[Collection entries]

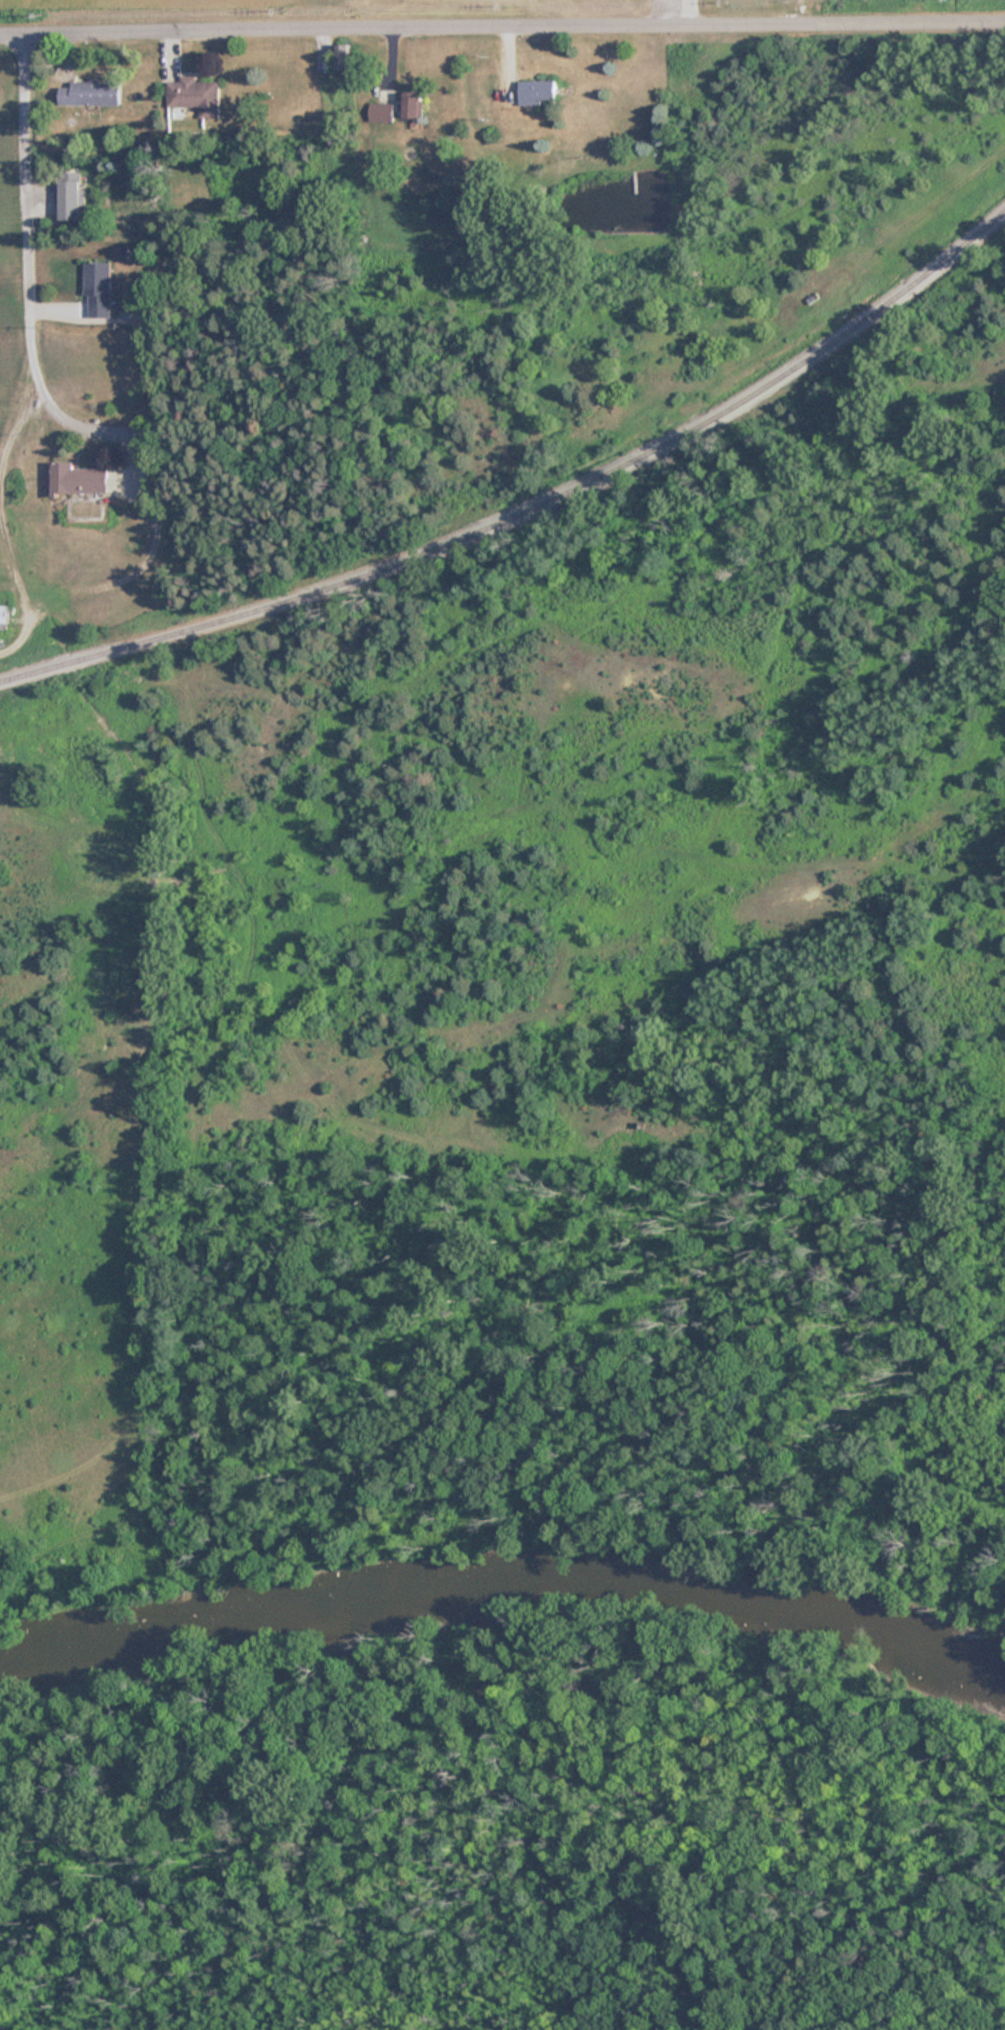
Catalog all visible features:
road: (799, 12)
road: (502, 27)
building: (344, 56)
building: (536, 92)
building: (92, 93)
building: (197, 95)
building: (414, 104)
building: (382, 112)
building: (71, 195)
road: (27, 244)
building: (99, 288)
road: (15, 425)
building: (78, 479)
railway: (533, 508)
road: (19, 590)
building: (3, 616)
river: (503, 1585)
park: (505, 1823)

▶ [TASK DIRECTIONS] Reproduce the records above word for word, without the images.

▶ [WRITTEN RESPONSE]
Catalog all visible features:
road: (799, 12)
road: (502, 27)
building: (344, 56)
building: (536, 92)
building: (92, 93)
building: (197, 95)
building: (414, 104)
building: (382, 112)
building: (71, 195)
road: (27, 244)
building: (99, 288)
road: (15, 425)
building: (78, 479)
railway: (533, 508)
road: (19, 590)
building: (3, 616)
river: (503, 1585)
park: (505, 1823)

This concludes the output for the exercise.